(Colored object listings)
- - -
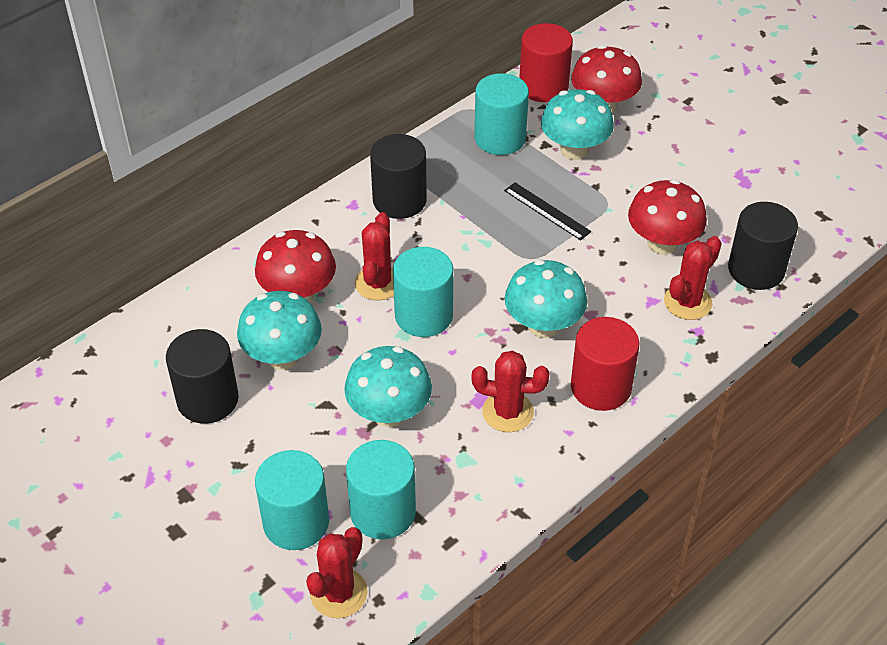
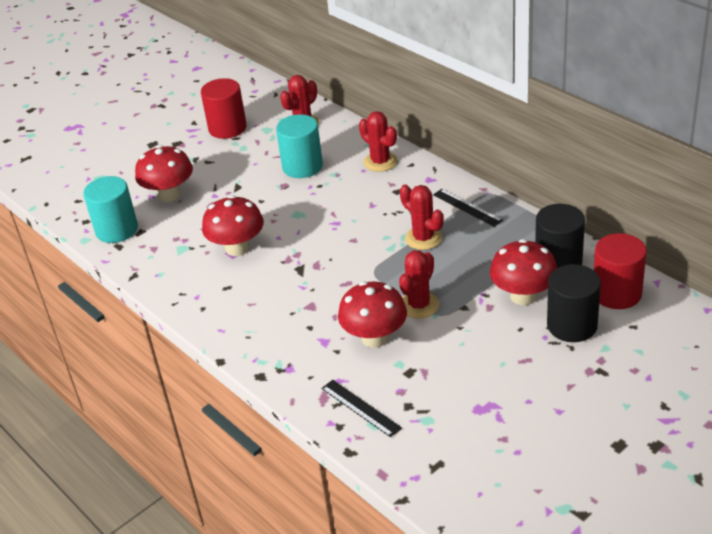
black cylinder: 3 -> 2
black ruler: 1 -> 2
red mushroom: 3 -> 4
turquoise cylinder: 4 -> 2
turquoise mushroom: 4 -> 0

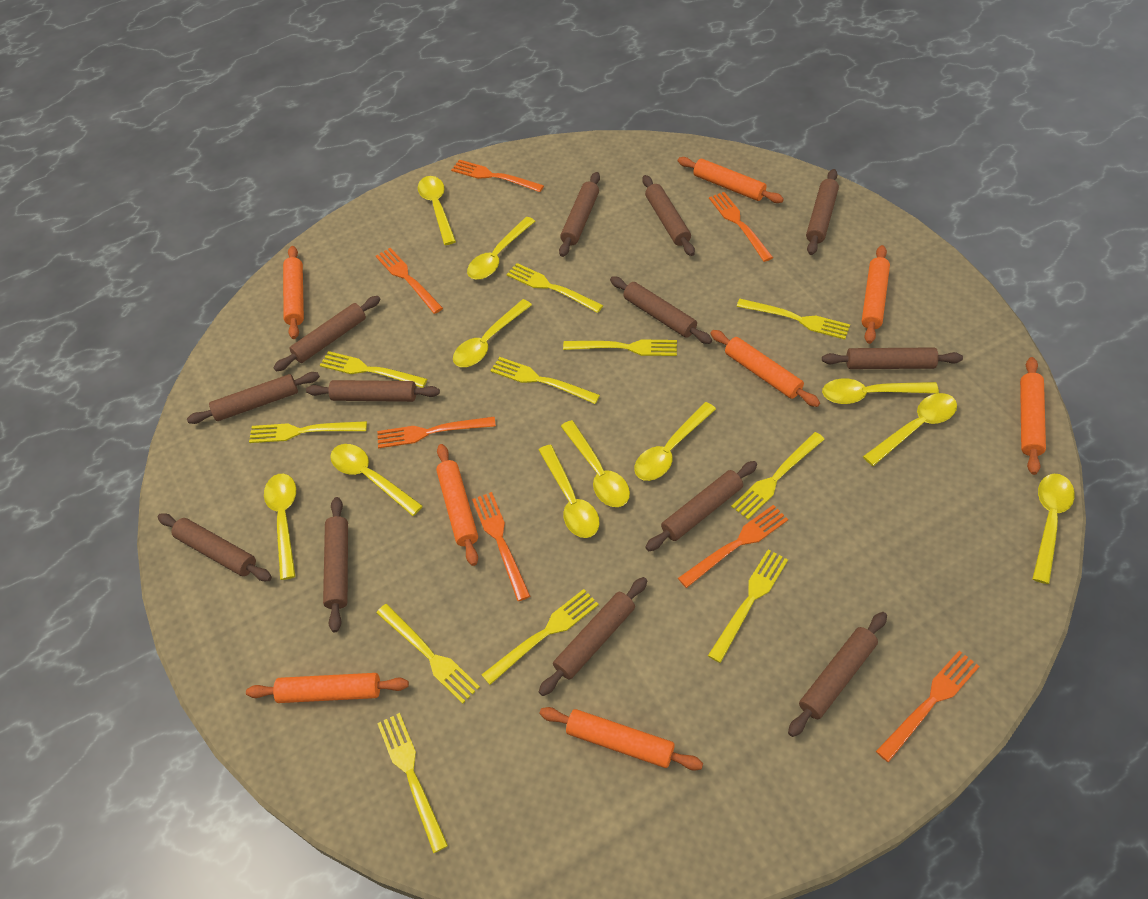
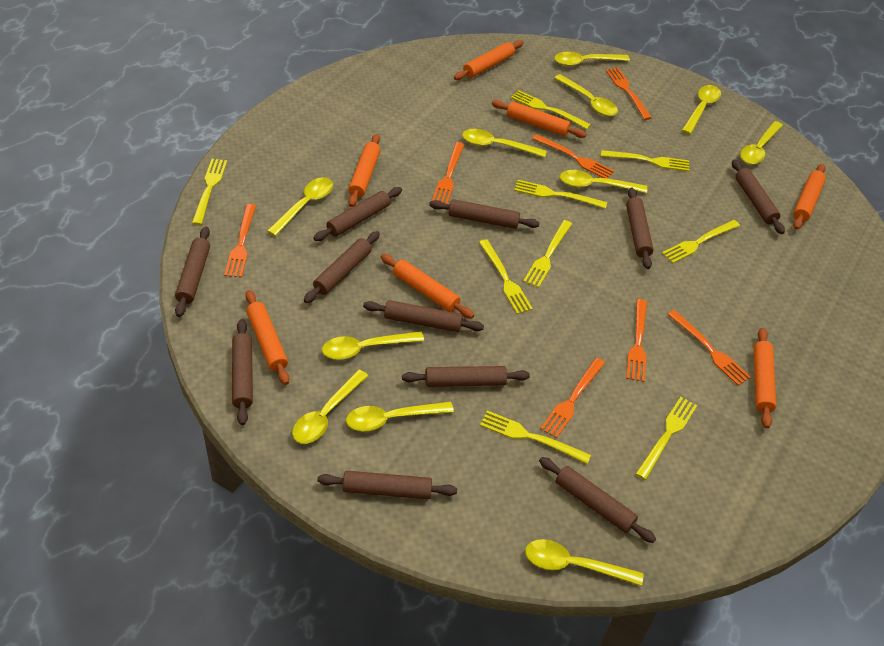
brown rolling pin: 13 -> 11
orange rolling pin: 8 -> 7
yellow fork: 11 -> 9

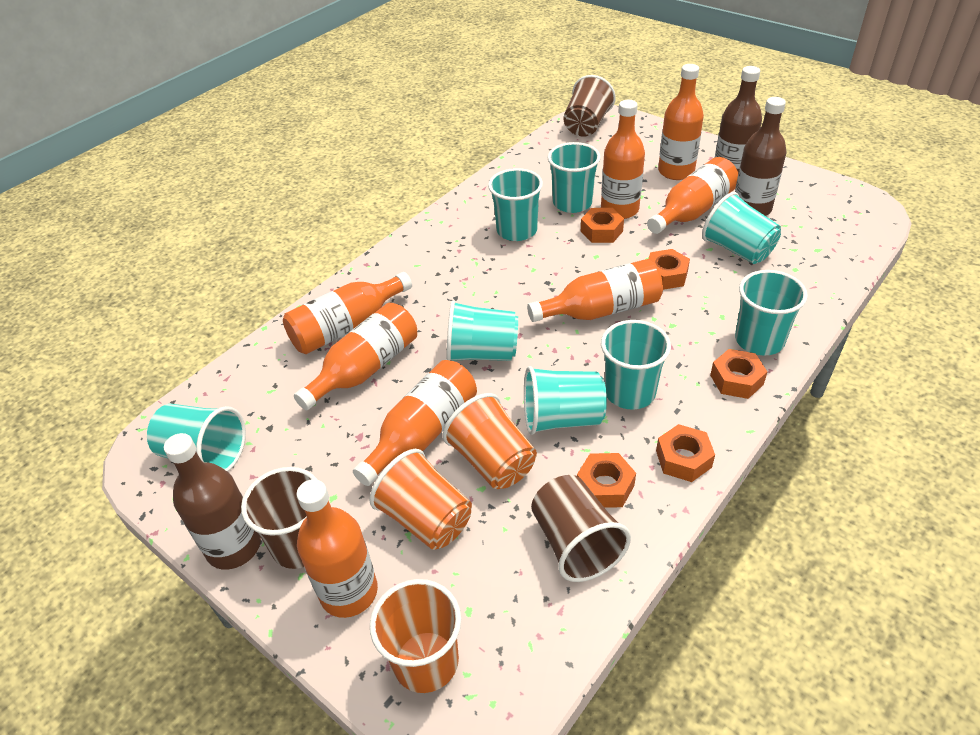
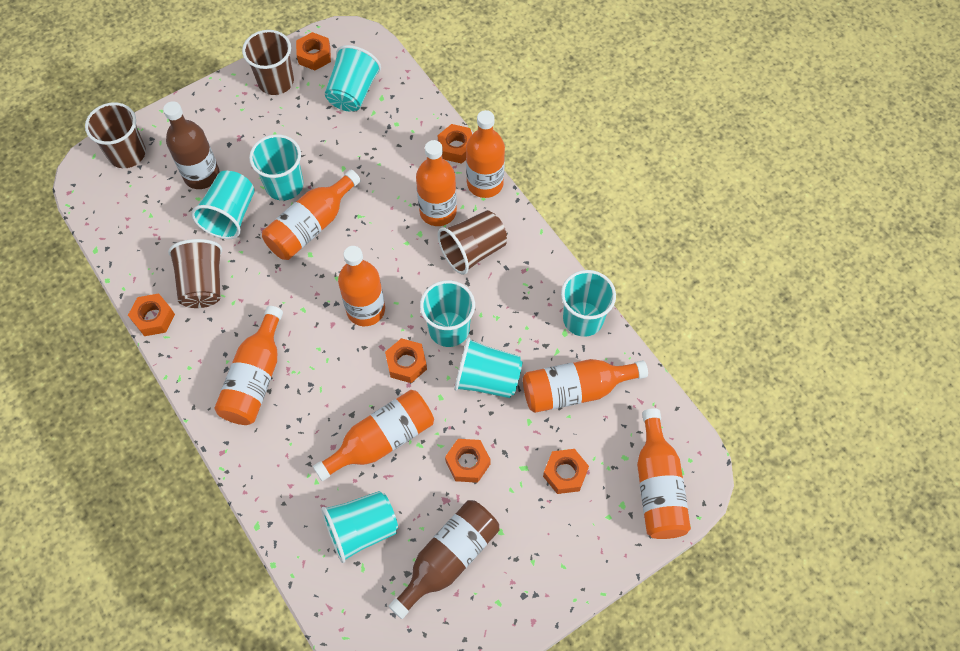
brown bottle: 3 -> 2
brown cup: 3 -> 4
orange cup: 3 -> 0
orange nut: 5 -> 6
turquoise cup: 8 -> 7

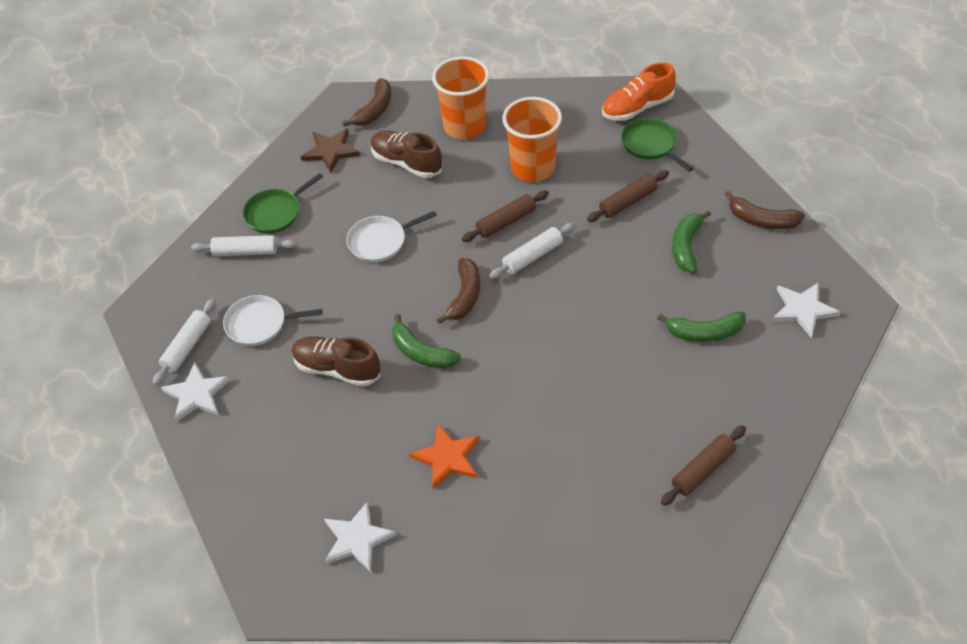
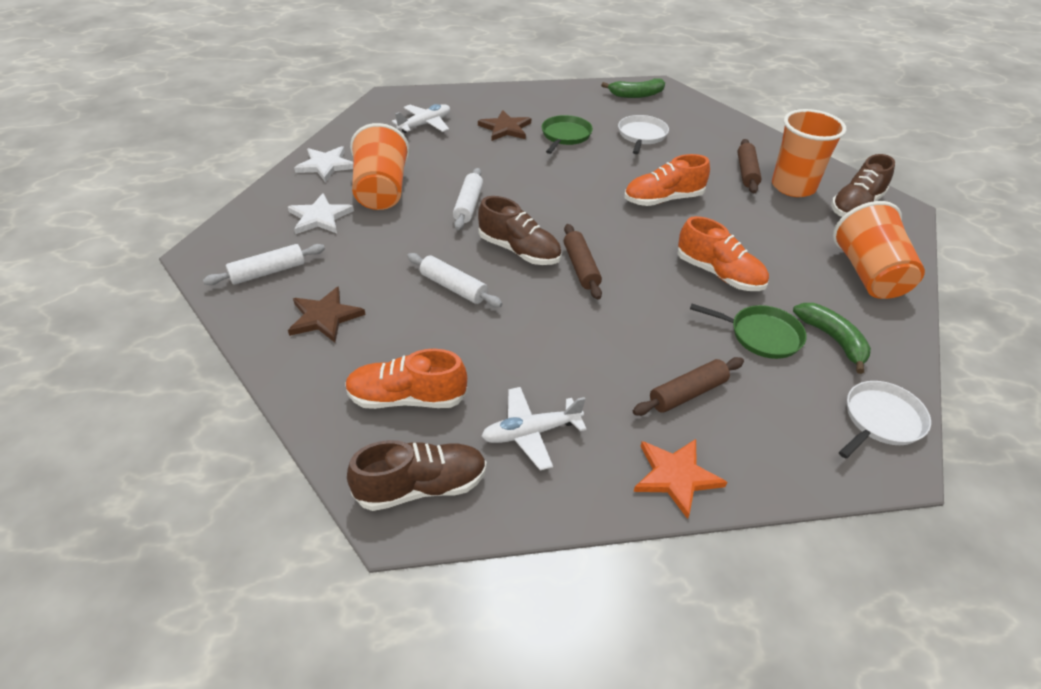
brown banana: 3 -> 0
brown shoe: 2 -> 3
brown star: 1 -> 2
green banana: 3 -> 2
orange cup: 2 -> 3
orange shoe: 1 -> 3
white plane: 0 -> 2
white star: 3 -> 2

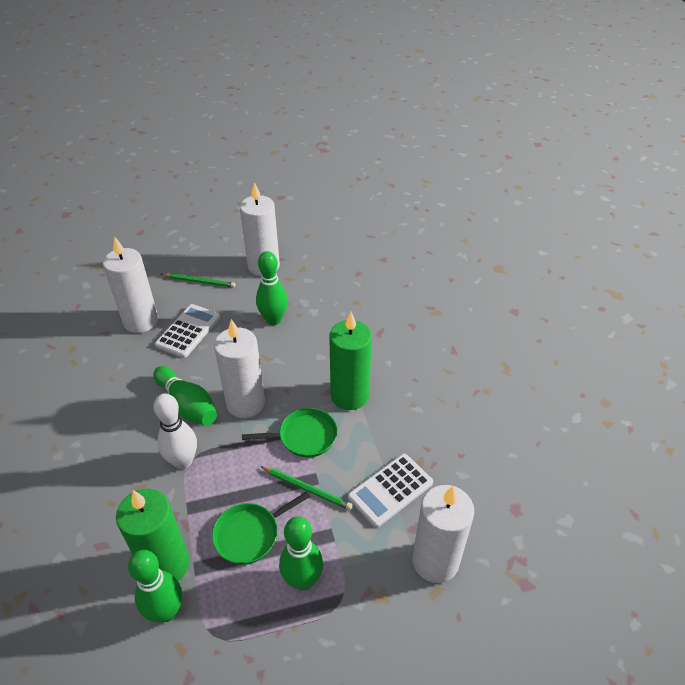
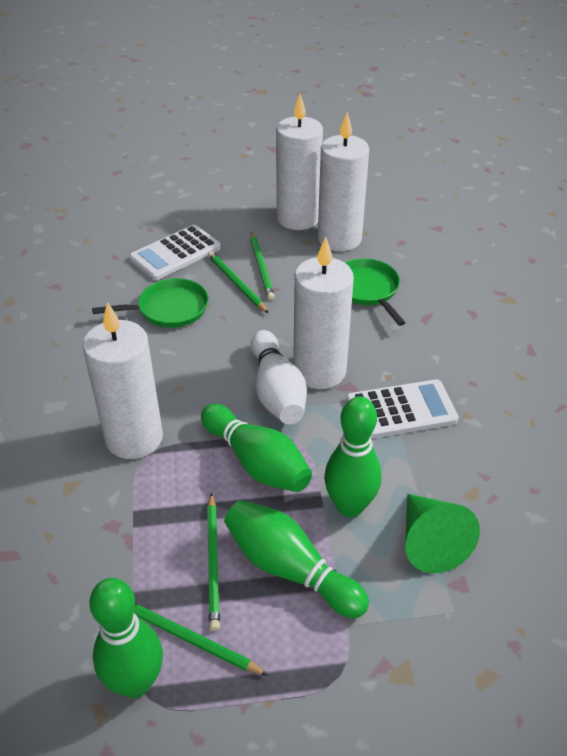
green candle: 2 -> 0
green cone: 0 -> 1
green pencil: 2 -> 4

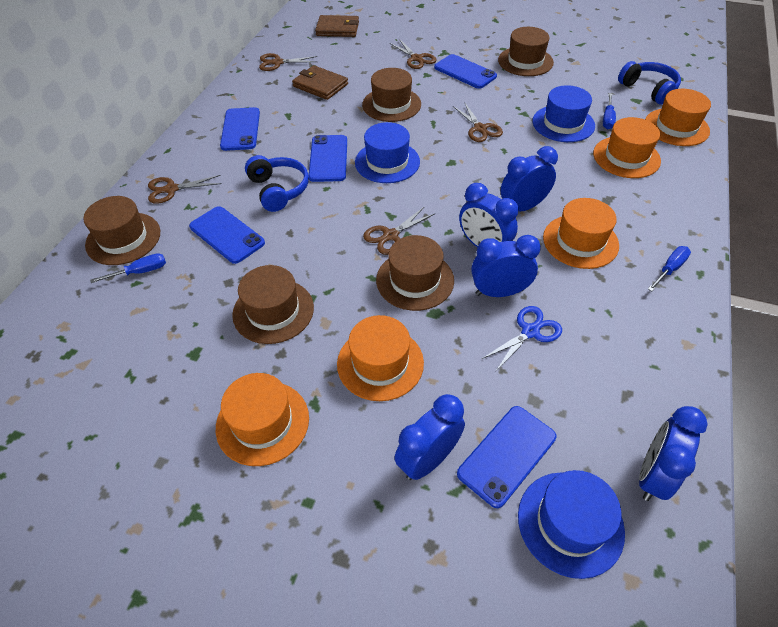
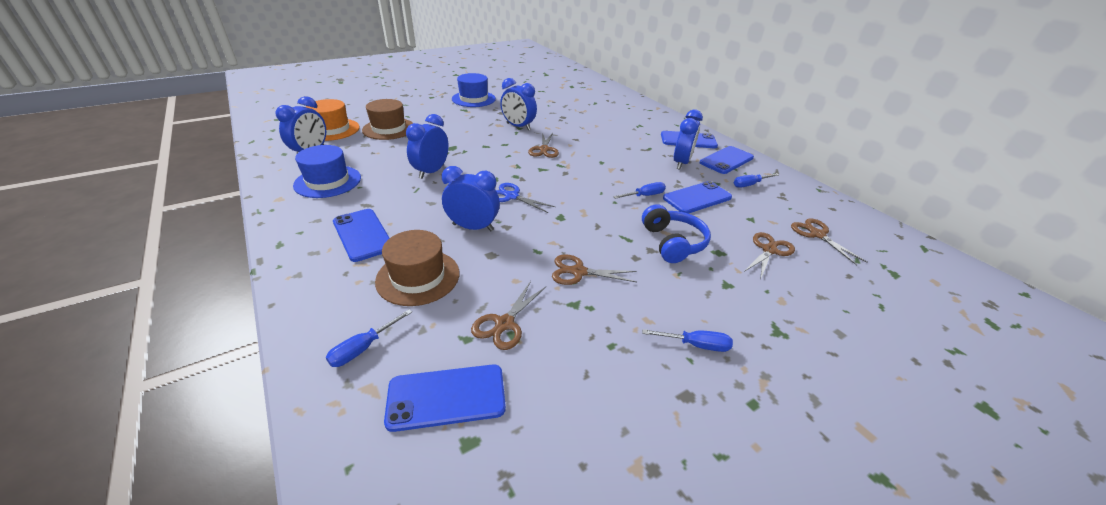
blue hat: 3 -> 2
blue headphones: 2 -> 1
blue screwdriver: 3 -> 4
brown hat: 5 -> 2
brown wallet: 2 -> 0
orange hat: 5 -> 1

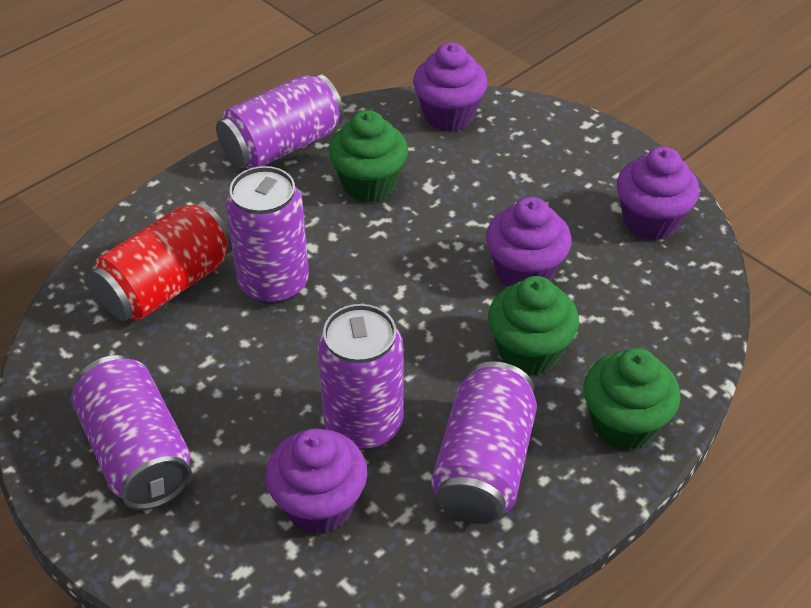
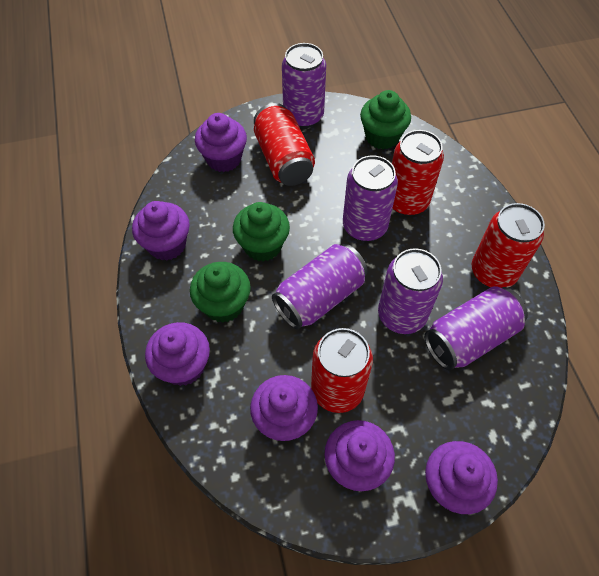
purple cupcake: 4 -> 6
red can: 1 -> 4

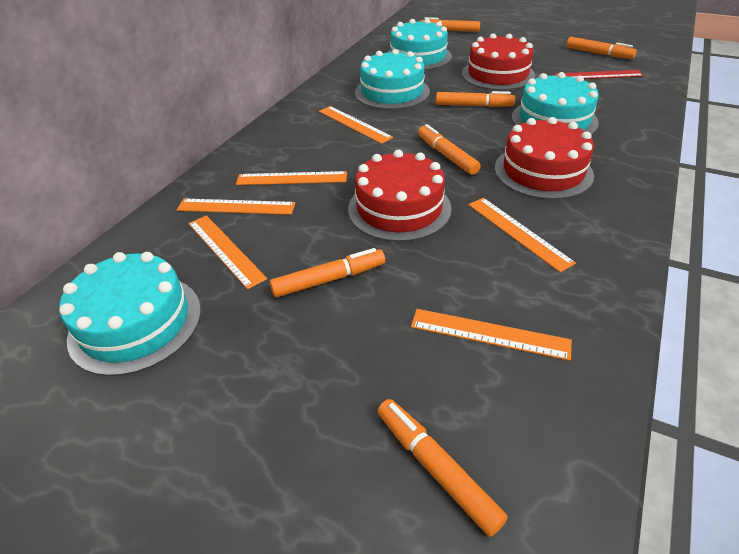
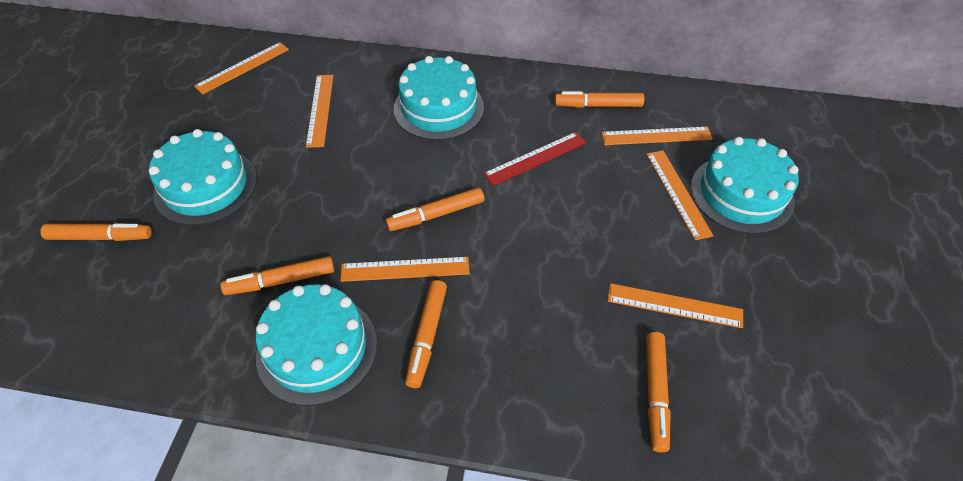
red cake: 3 -> 0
- - -
The lines to copy run from the line containing "white star: 3 -> 2" through the end of the data above; copy exactly those, minus the pictures.

white star: 3 -> 2

green candle: 2 -> 0
green cone: 0 -> 1
green pencil: 2 -> 4

blue hat: 3 -> 2
blue headphones: 2 -> 1
blue screwdriver: 3 -> 4
brown hat: 5 -> 2
brown wallet: 2 -> 0
orange hat: 5 -> 1

purple cupcake: 4 -> 6
red can: 1 -> 4

red cake: 3 -> 0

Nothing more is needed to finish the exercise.